▶ **What to produce**
Your response should contain only the lines running from the top of the data below through the line with "brown plane: 2 -> 3", both included. Pictures must be omitted.

***** Data supplied *****

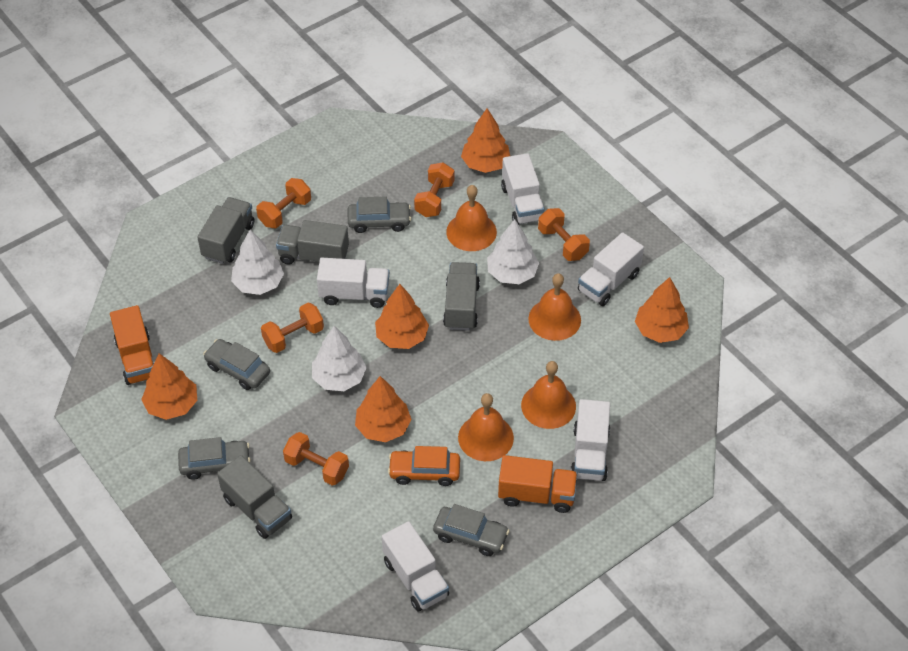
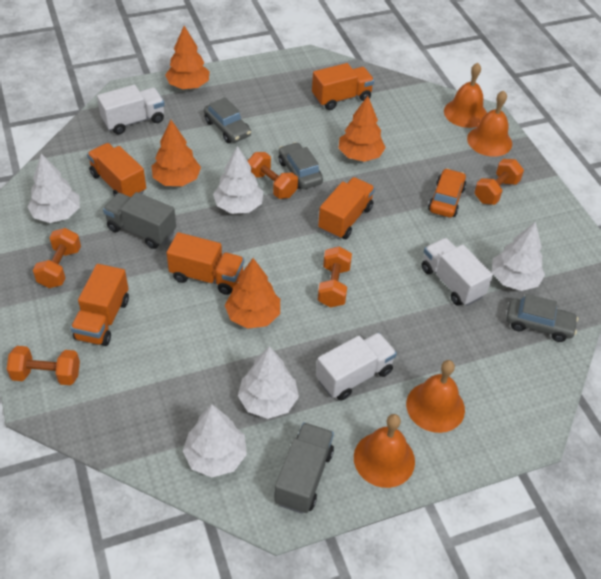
grey car: 4 -> 3
grey truck: 4 -> 2
orange tree: 5 -> 4
orange truck: 2 -> 5
white tree: 3 -> 5
white truck: 5 -> 3

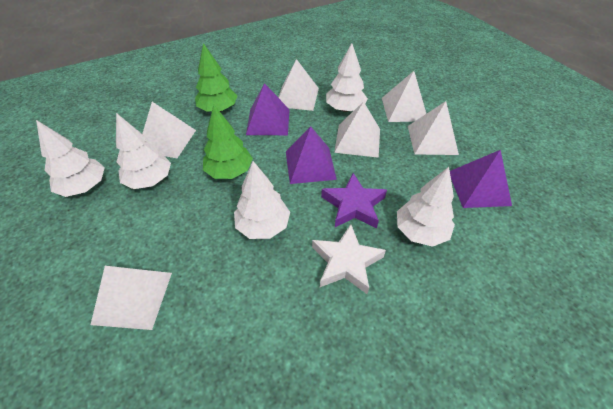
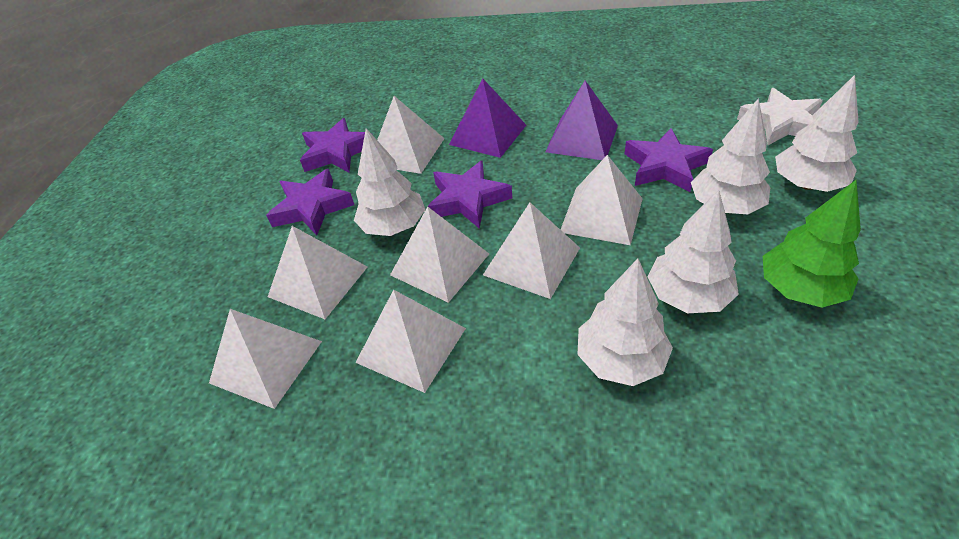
green tree: 2 -> 1
purple pyramid: 3 -> 2
purple star: 1 -> 4
white pyramid: 6 -> 7

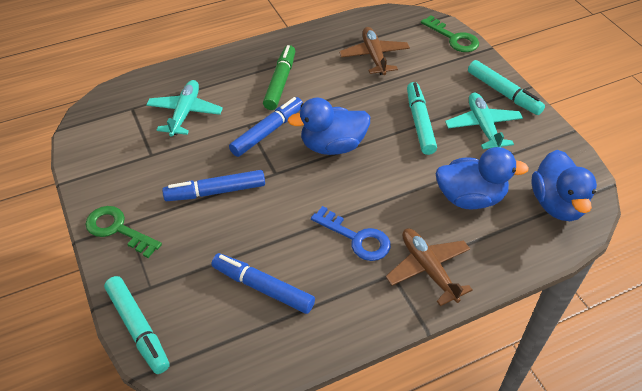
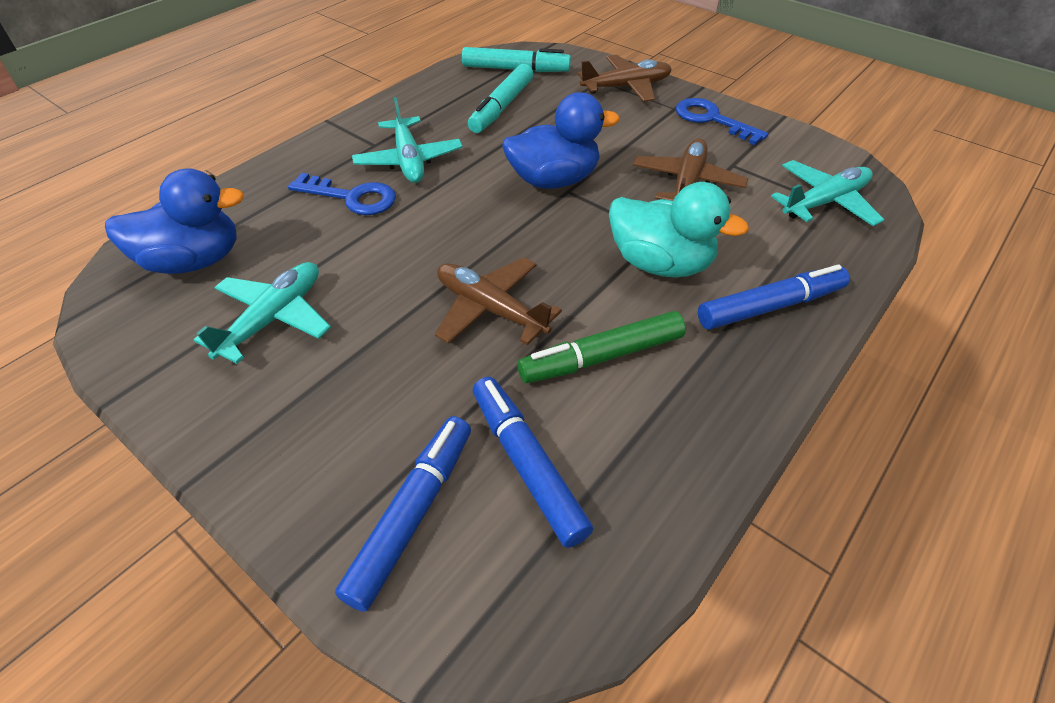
blue duck: 3 -> 2
blue key: 1 -> 2
brown plane: 2 -> 3
green key: 2 -> 0
turquoise duck: 0 -> 1
turquoise marker: 3 -> 2
turquoise plane: 2 -> 3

*****

▶ **Output for this exercise**
grey car: 4 -> 3
grey truck: 4 -> 2
orange tree: 5 -> 4
orange truck: 2 -> 5
white tree: 3 -> 5
white truck: 5 -> 3

green tree: 2 -> 1
purple pyramid: 3 -> 2
purple star: 1 -> 4
white pyramid: 6 -> 7

blue duck: 3 -> 2
blue key: 1 -> 2
brown plane: 2 -> 3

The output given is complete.